What to work on
Please return every line of the listing. Keep each one exact.

BEGIN Input data

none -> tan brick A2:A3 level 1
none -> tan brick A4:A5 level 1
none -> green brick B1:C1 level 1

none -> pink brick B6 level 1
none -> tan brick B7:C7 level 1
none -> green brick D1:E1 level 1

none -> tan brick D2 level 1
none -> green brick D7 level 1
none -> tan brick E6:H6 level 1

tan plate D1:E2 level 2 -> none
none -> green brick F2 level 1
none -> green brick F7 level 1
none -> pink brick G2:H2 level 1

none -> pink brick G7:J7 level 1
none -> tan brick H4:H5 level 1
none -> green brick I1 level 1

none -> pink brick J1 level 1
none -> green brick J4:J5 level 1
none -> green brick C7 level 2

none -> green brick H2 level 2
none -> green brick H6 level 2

END Input data

Result of the exercise
none -> tan brick A2:A3 level 1
none -> tan brick A4:A5 level 1
none -> green brick B1:C1 level 1

none -> pink brick B6 level 1
none -> tan brick B7:C7 level 1
none -> green brick D1:E1 level 1

none -> tan brick D2 level 1
none -> green brick D7 level 1
none -> tan brick E6:H6 level 1

tan plate D1:E2 level 2 -> none
none -> green brick F2 level 1
none -> green brick F7 level 1
none -> pink brick G2:H2 level 1

none -> pink brick G7:J7 level 1
none -> tan brick H4:H5 level 1
none -> green brick I1 level 1

none -> pink brick J1 level 1
none -> green brick J4:J5 level 1
none -> green brick C7 level 2

none -> green brick H2 level 2
none -> green brick H6 level 2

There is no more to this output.